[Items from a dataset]
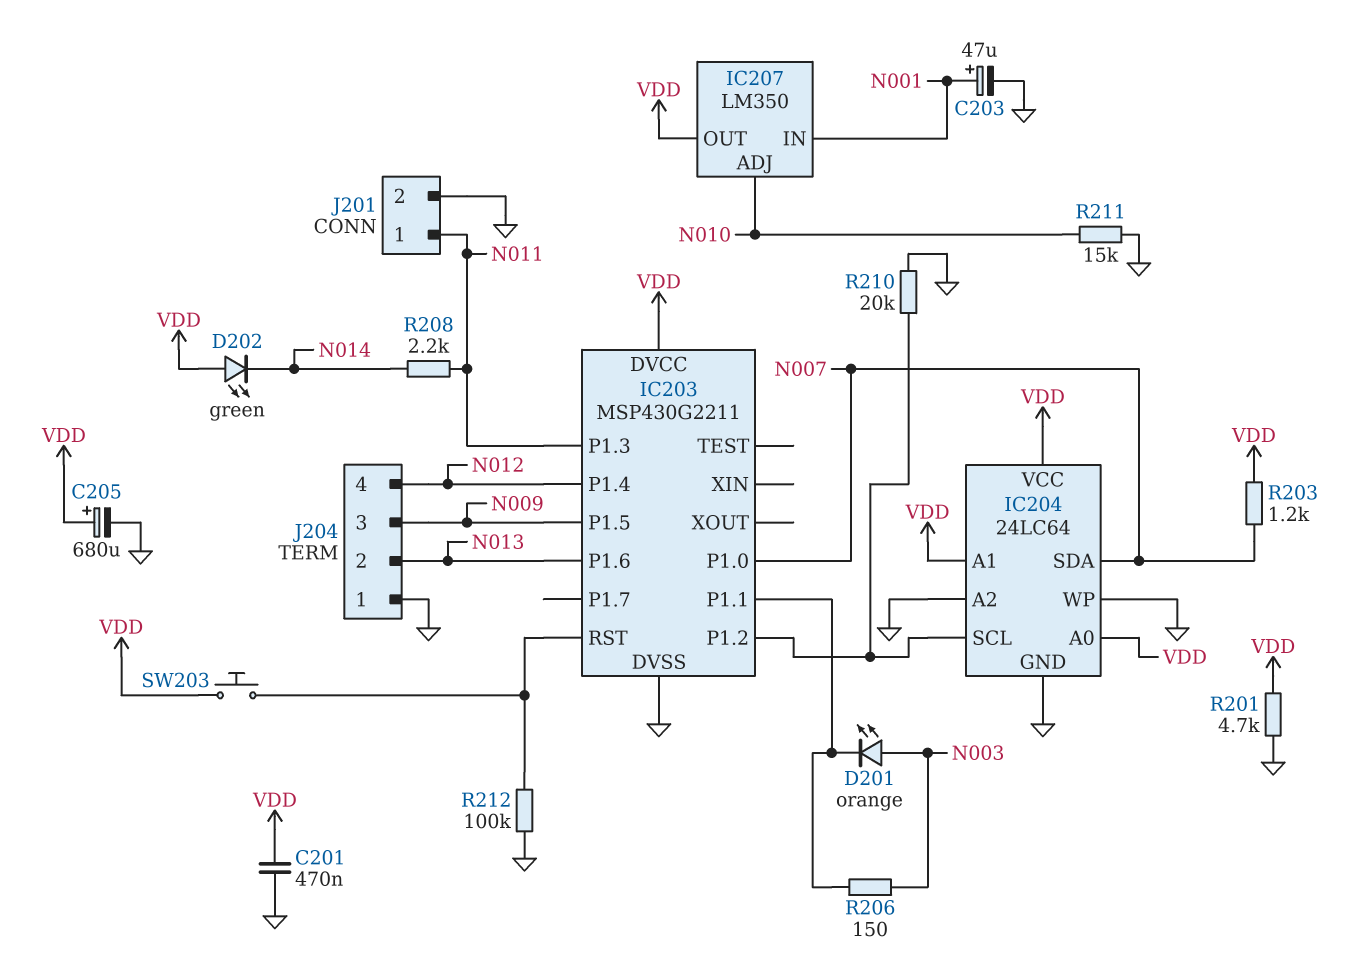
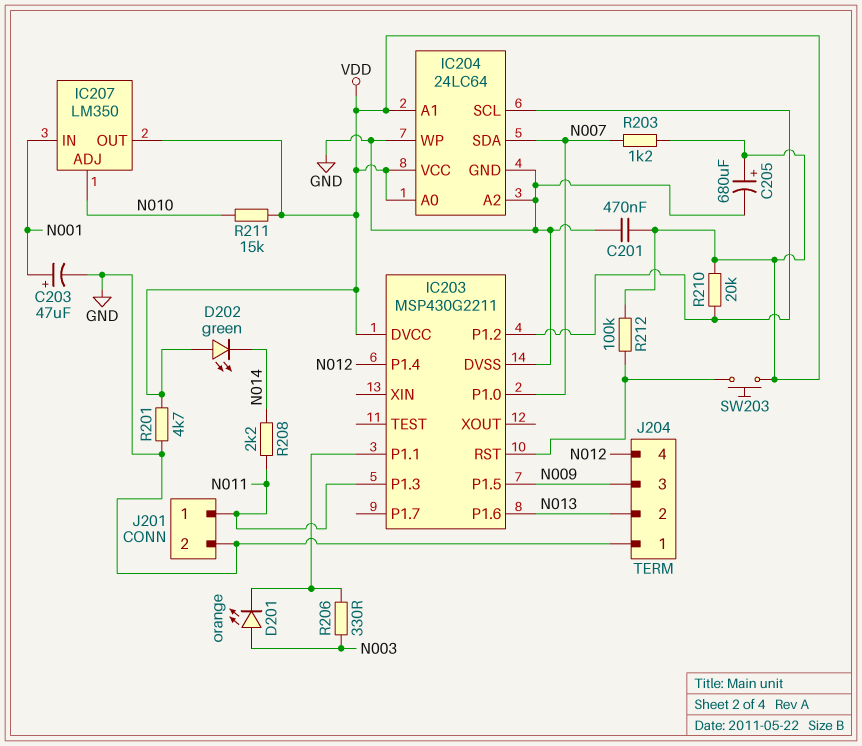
R206: 150 (IC203/P1.1, N003) -> 330 (IC203/P1.1, N003)
R210: 20k (GND, IC203/P1.2) -> 20k (IC203/P1.2, VDD)
R211: 15k (GND, N010) -> 15k (N010, VDD)
R212: 100k (GND, IC203/RST) -> 100k (IC203/RST, VDD)

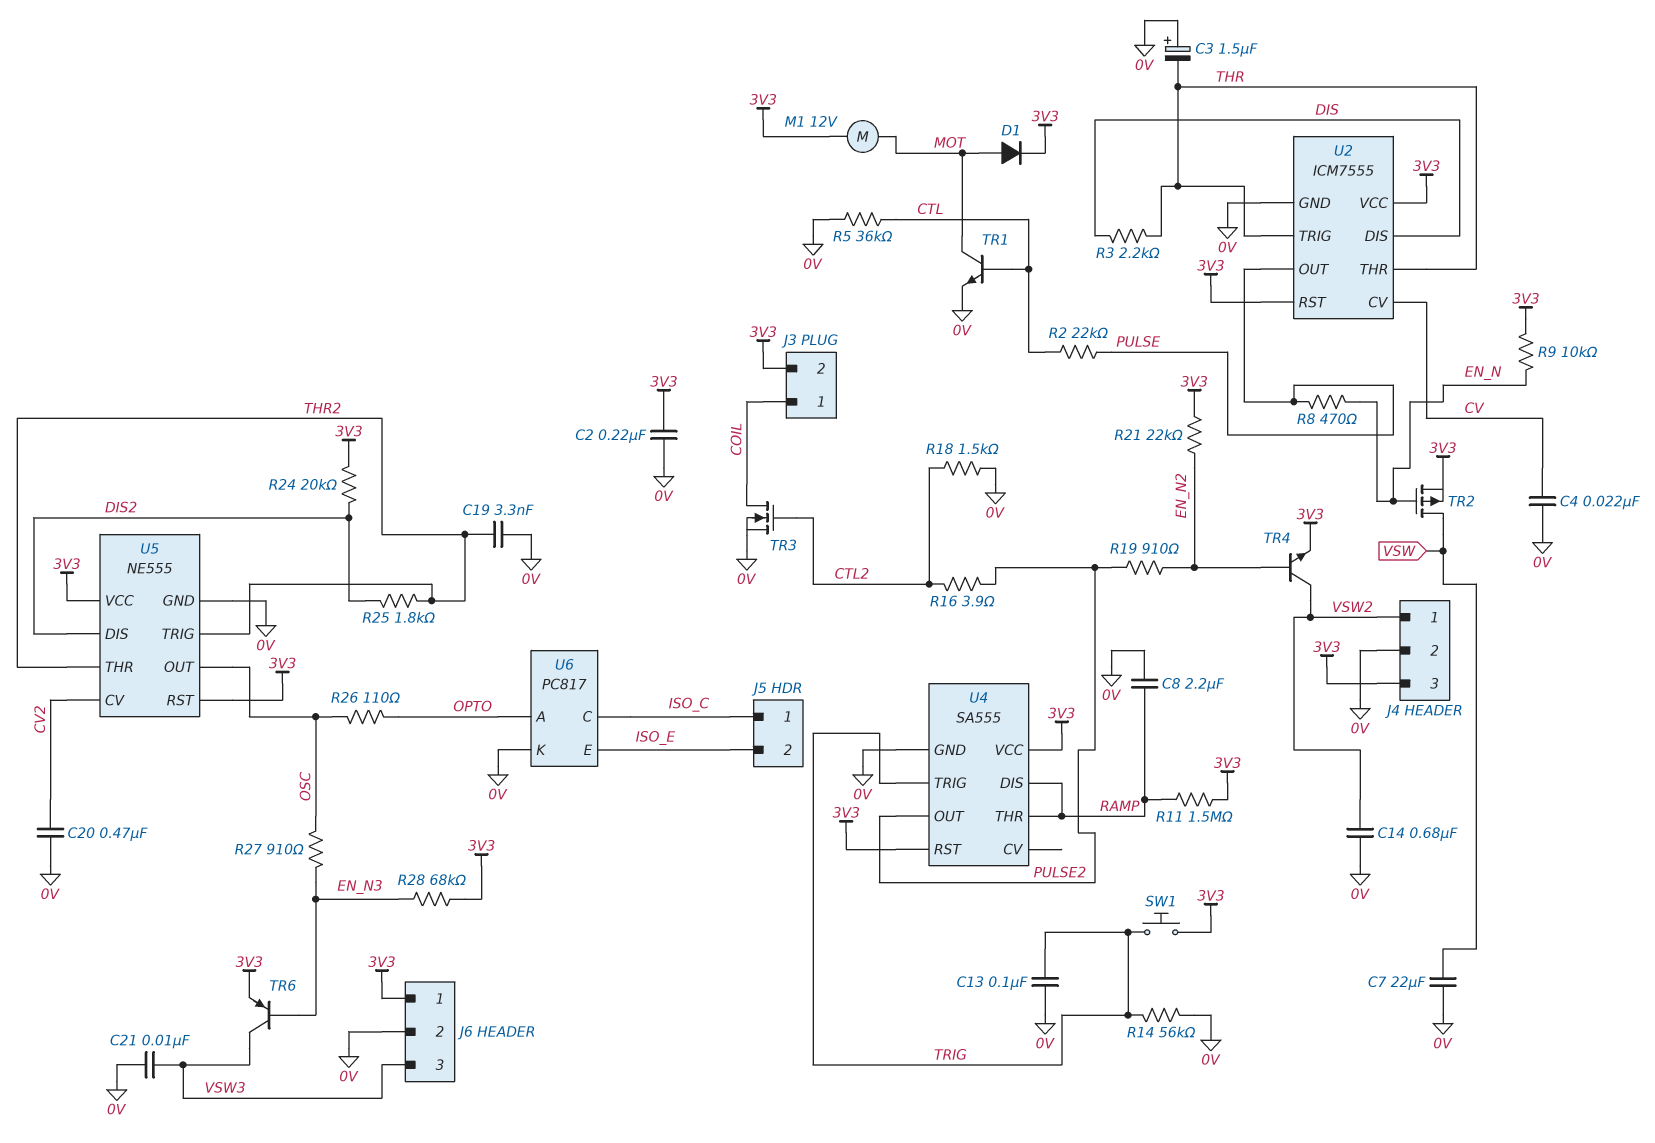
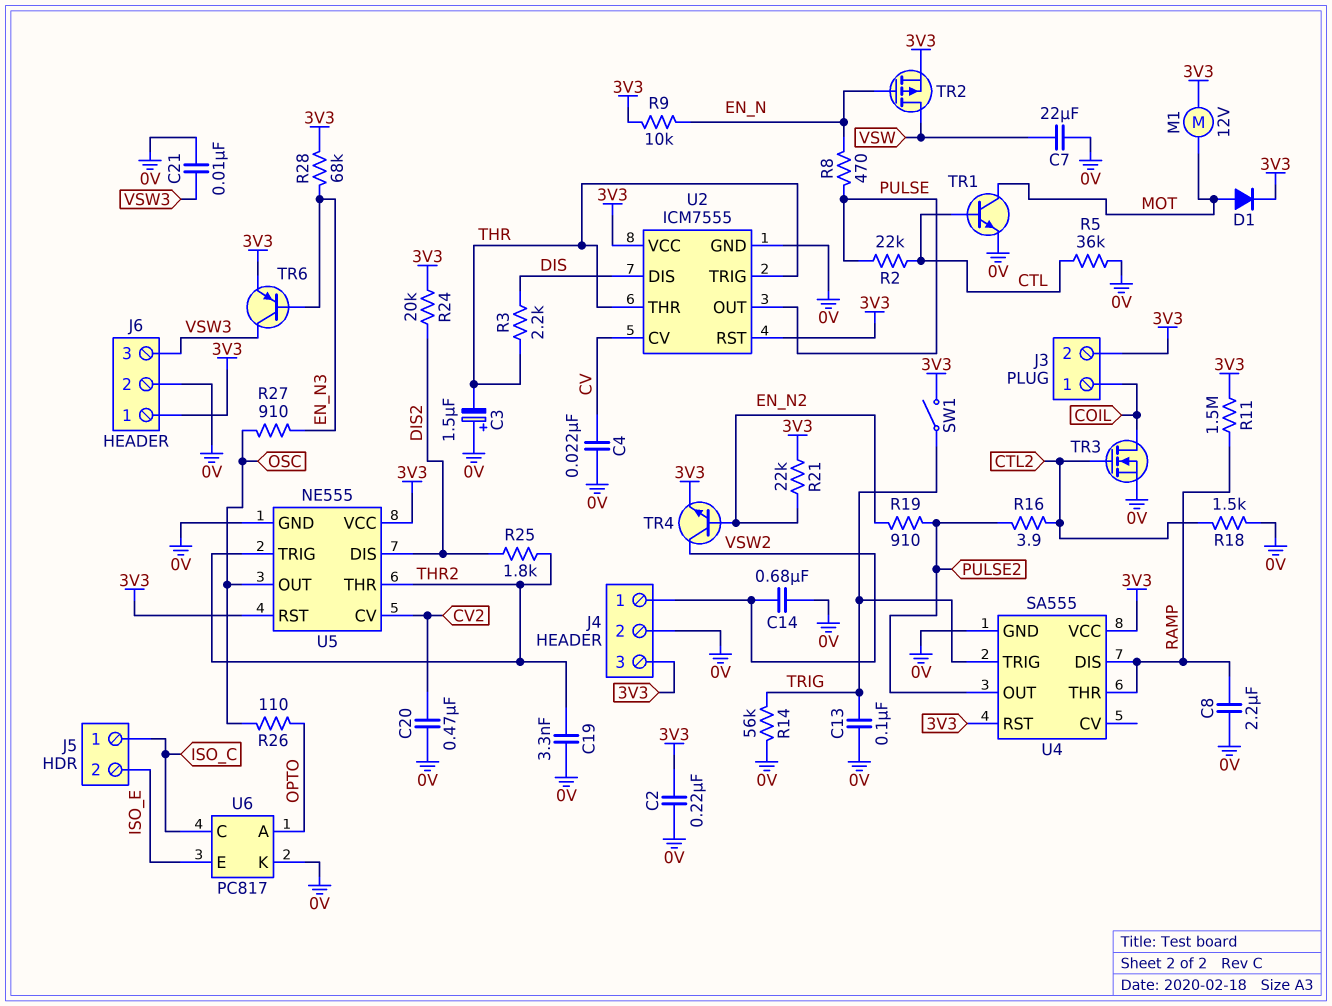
SW1: button (3V3, TRIG) -> switch (3V3, TRIG)

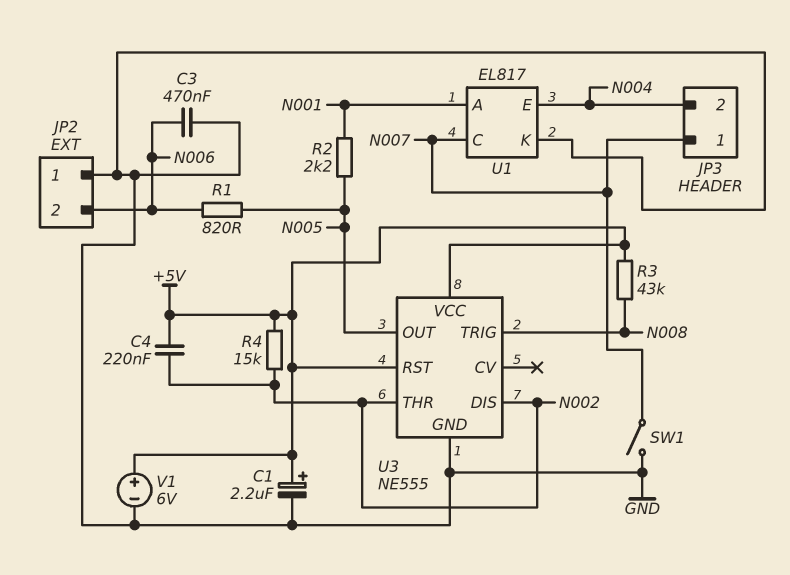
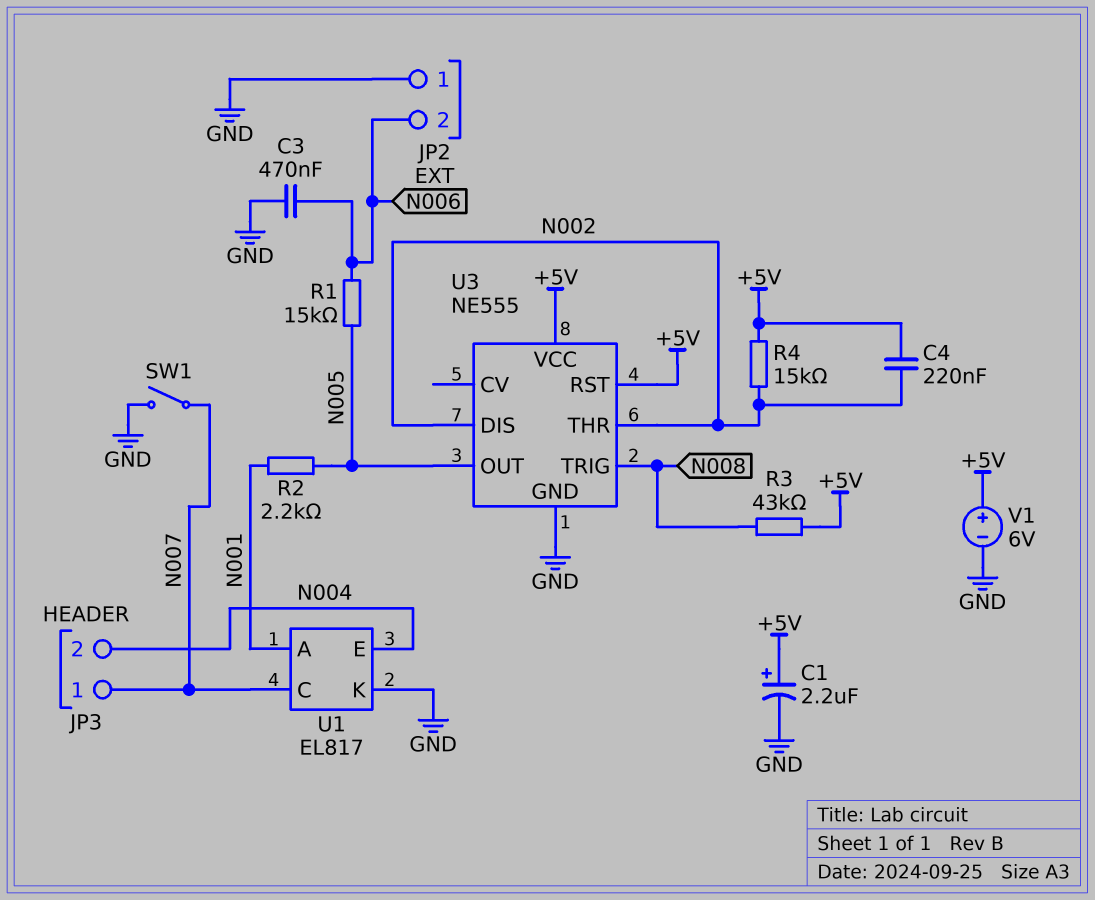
R1: 820 (N005, N006) -> 15k (N005, N006)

- EXERCISE AIM
The copy should hold exactly the lines from the line containing "R212: 100k (GND, IC203/RST)" through the end of the data, both ends included, and no pictures.

- RESULT OF THIS TASK
R212: 100k (GND, IC203/RST) -> 100k (IC203/RST, VDD)

SW1: button (3V3, TRIG) -> switch (3V3, TRIG)

R1: 820 (N005, N006) -> 15k (N005, N006)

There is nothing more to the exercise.